───── Provided records ─────

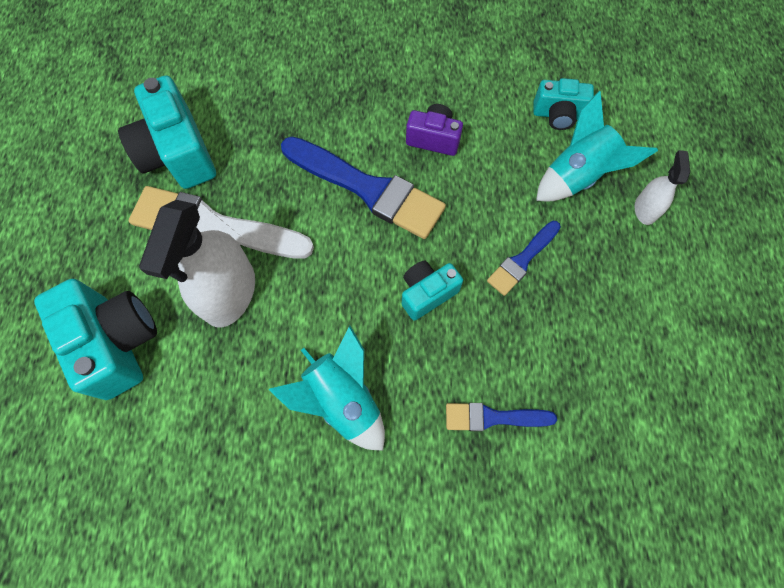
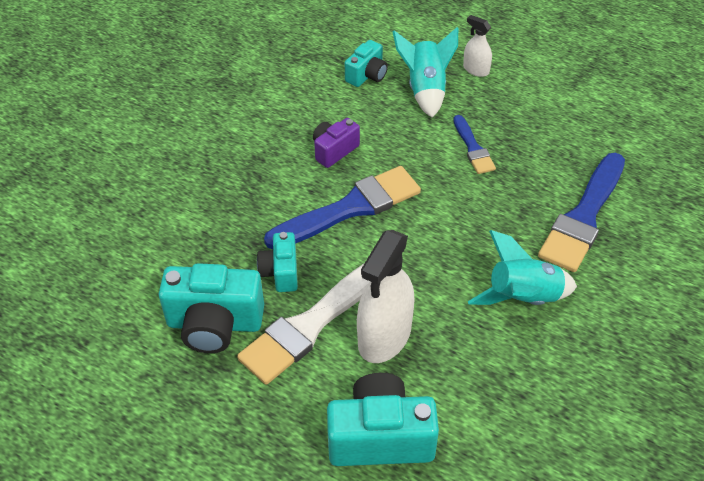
camera: 60 degrees left, 20 degrees down
(230, 293) = (384, 336): white spray bottle -> white spray bottle turned 75 degrees clockwise
(427, 293) = (466, 211): turquoise camera -> turquoise camera (280, 272)
(493, 417) = (583, 217): blue brush -> blue brush, size x1.90

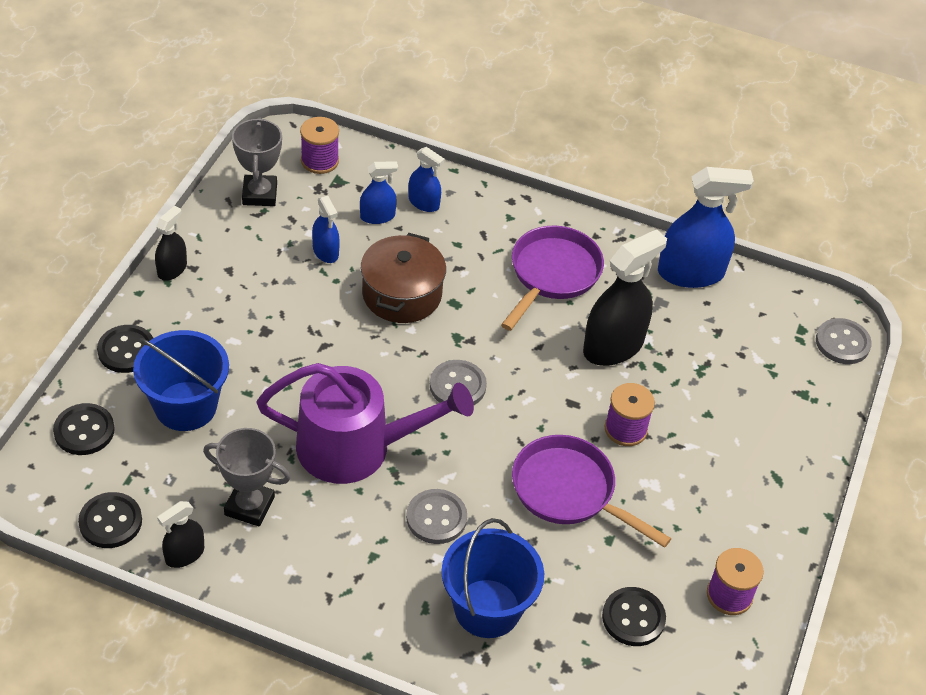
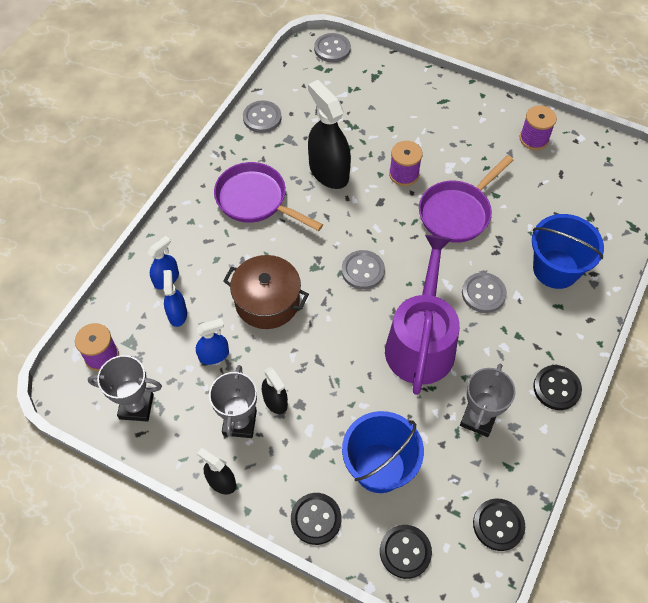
camera: 80 degrees left, 10 degrees up
(184, 554) = (526, 466): black spray bottle -> black spray bottle (275, 401)
(241, 279) = (239, 422): none -> grey trophy
(633, 618) = (555, 190): black button -> black button (556, 388)
(690, 273) = (262, 118): blue spray bottle -> grey button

─────

#### About this exercise:
Check each line of the records above for the string "black", and report every line that has it.

#### Response area:
(184, 554) = (526, 466): black spray bottle -> black spray bottle (275, 401)
(633, 618) = (555, 190): black button -> black button (556, 388)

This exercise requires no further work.